## Directions
Write the lines below out exactly, dropping each picture.

-.-.-

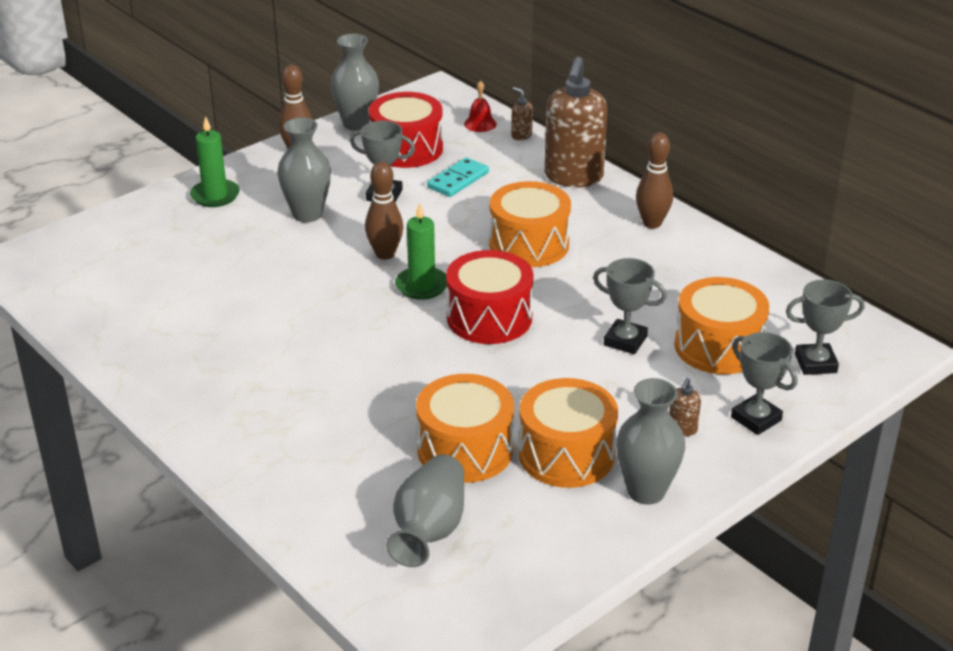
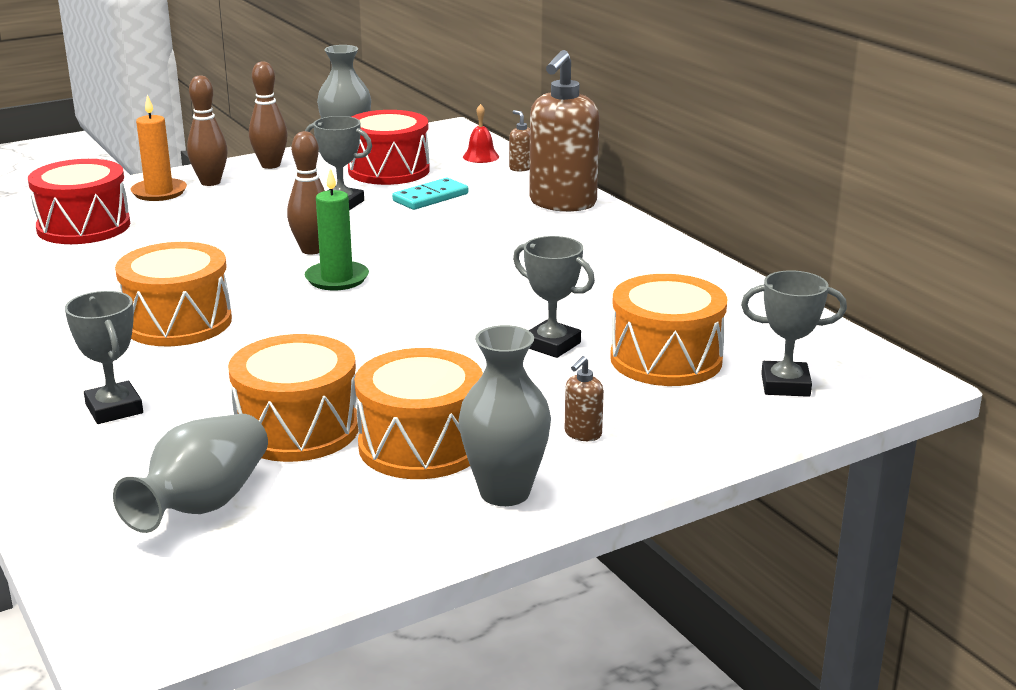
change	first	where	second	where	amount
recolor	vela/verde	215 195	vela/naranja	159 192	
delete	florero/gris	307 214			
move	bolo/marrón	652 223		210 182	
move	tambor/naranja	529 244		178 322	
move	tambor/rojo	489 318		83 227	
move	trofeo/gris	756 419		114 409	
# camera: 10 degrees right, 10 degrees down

-.-.-

## Exercise output
change	first	where	second	where	amount
recolor	vela/verde	215 195	vela/naranja	159 192	
delete	florero/gris	307 214			
move	bolo/marrón	652 223		210 182	
move	tambor/naranja	529 244		178 322	
move	tambor/rojo	489 318		83 227	
move	trofeo/gris	756 419		114 409	
# camera: 10 degrees right, 10 degrees down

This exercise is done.